## Problem details
The required output is the line that contains "black cutting board [221,200,354,232]" and every line after it, each written out exactly, up to the end of the entries.

## Data provided
◇ ◇ ◇ ◇ ◇ ◇ ◇

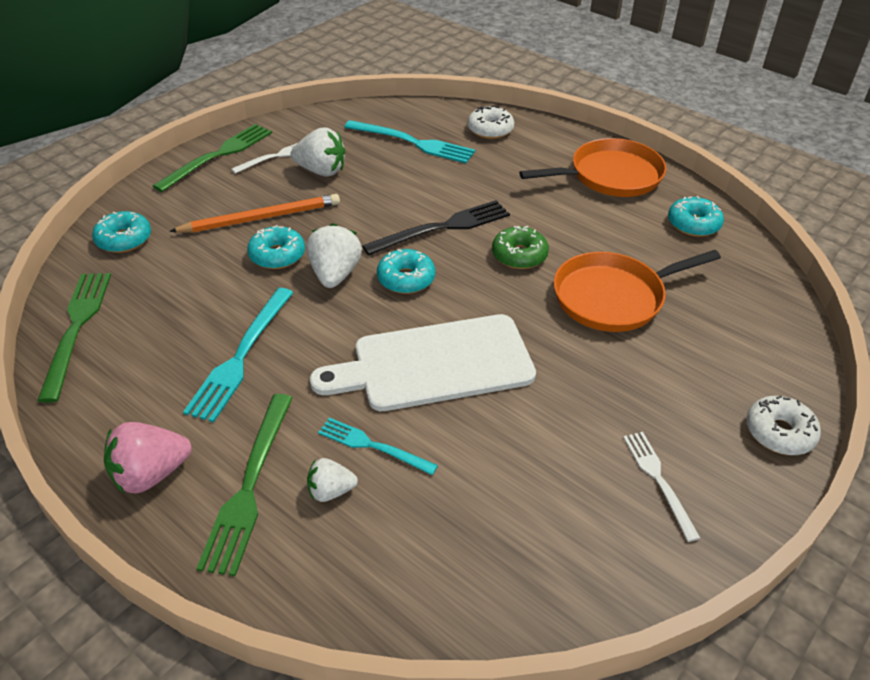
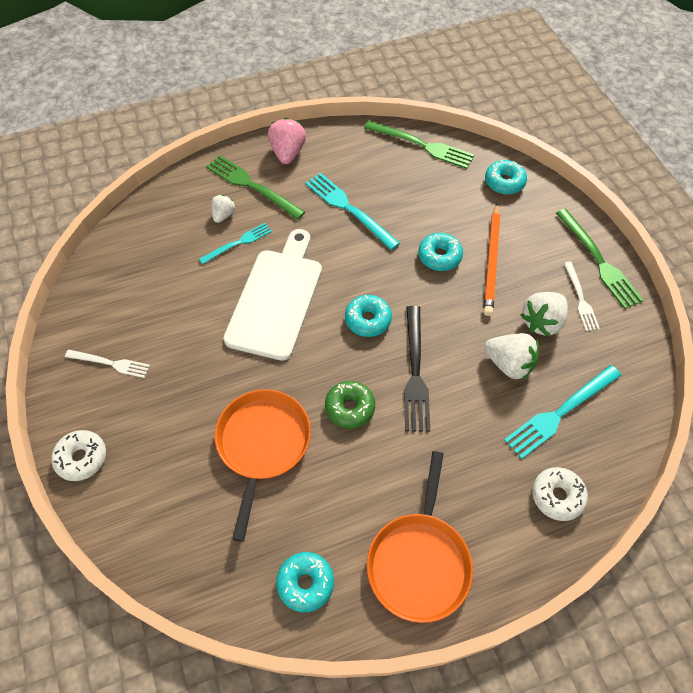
camera: 120 degrees right, 15 degrees up
white strawberry [306,223,362,288] -> white strawberry moved to [484,333,539,380]

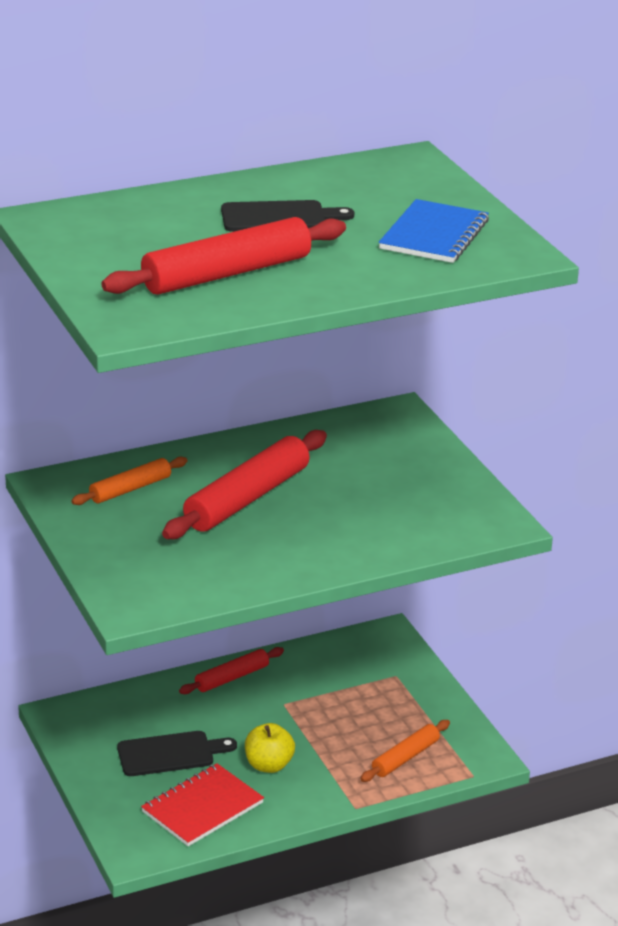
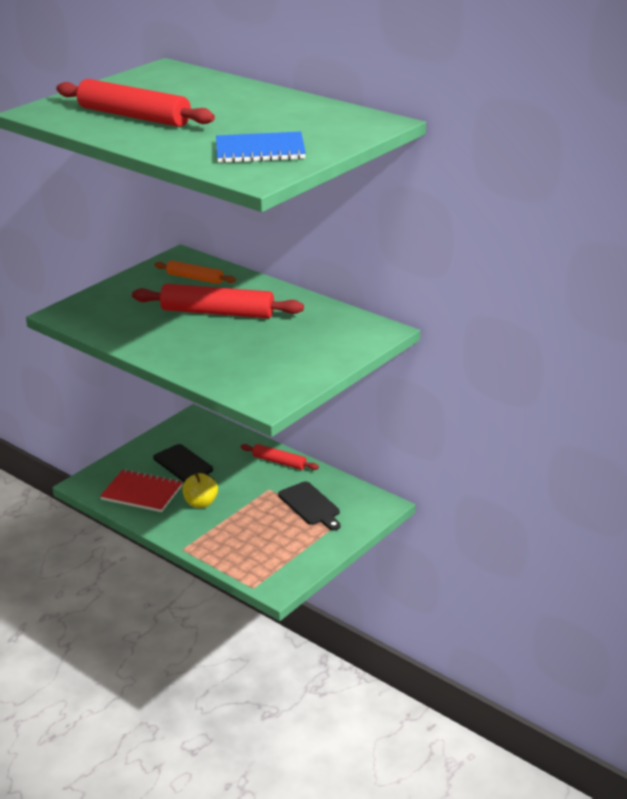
camera: 65 degrees right, 0 degrees up
black cutting board [221,200,354,232] -> black cutting board moved to [278,481,340,531]
orange rolling pin [360,720,450,782] -> none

◇ ◇ ◇ ◇ ◇ ◇ ◇

## Your response
black cutting board [221,200,354,232] -> black cutting board moved to [278,481,340,531]
orange rolling pin [360,720,450,782] -> none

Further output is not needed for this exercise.